- [Data listing]:
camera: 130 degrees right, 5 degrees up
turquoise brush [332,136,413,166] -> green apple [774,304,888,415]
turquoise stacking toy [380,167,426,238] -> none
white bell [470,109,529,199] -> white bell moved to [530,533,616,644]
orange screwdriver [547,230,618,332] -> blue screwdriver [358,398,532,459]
==
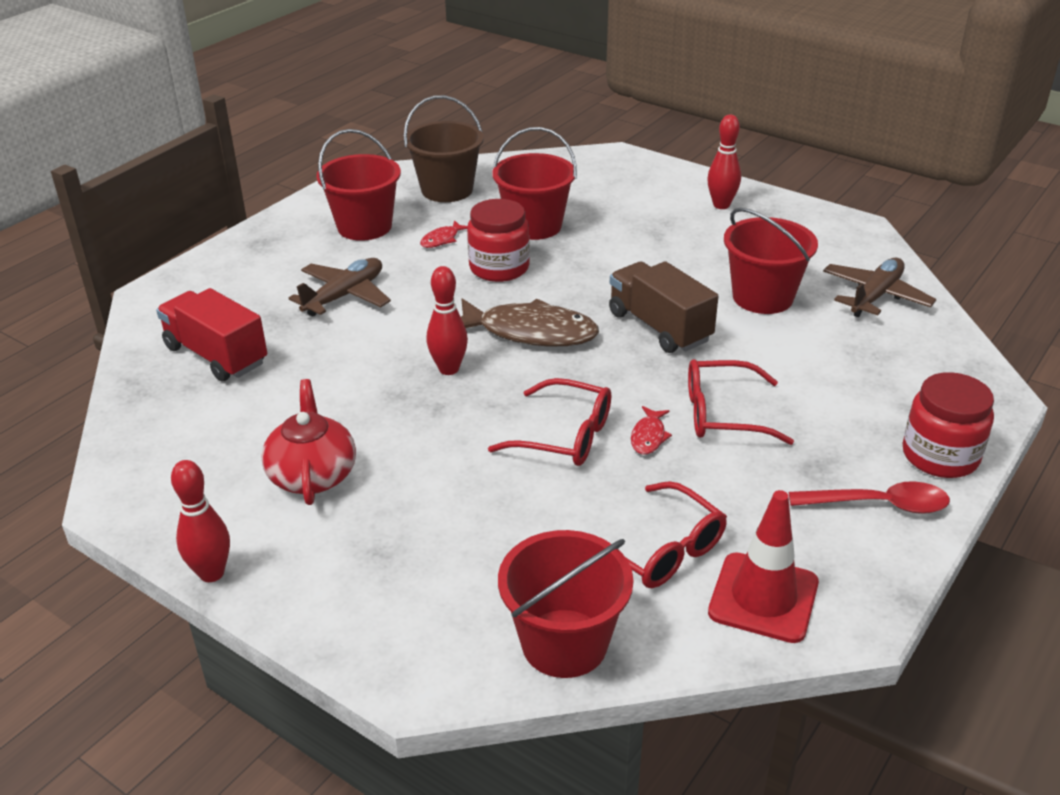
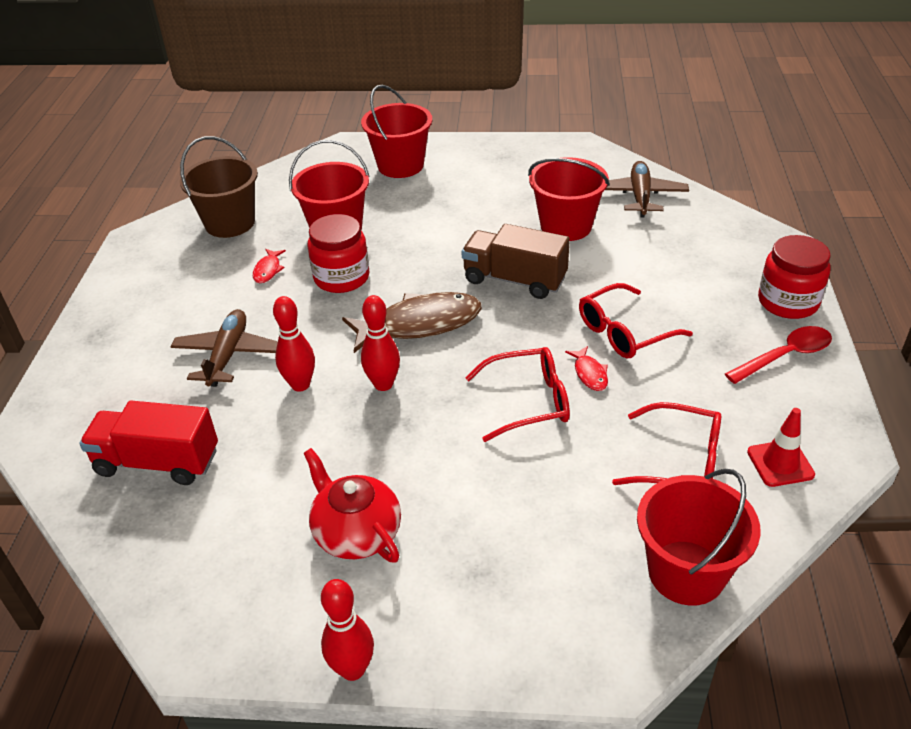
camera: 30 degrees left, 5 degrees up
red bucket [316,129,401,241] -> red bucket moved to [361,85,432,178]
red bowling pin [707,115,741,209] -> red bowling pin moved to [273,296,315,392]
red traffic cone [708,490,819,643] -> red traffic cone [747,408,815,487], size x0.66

- [What is being asked]:
In the records above, the line with "camera: 130 degrees right, 5 degrees up" marks the start and the line with "orange screwdriver [547,230,618,332]" marks the end; copy that stretch exactly, both lines included, and nothing else.

- [Response to this task]:
camera: 130 degrees right, 5 degrees up
turquoise brush [332,136,413,166] -> green apple [774,304,888,415]
turquoise stacking toy [380,167,426,238] -> none
white bell [470,109,529,199] -> white bell moved to [530,533,616,644]
orange screwdriver [547,230,618,332] -> blue screwdriver [358,398,532,459]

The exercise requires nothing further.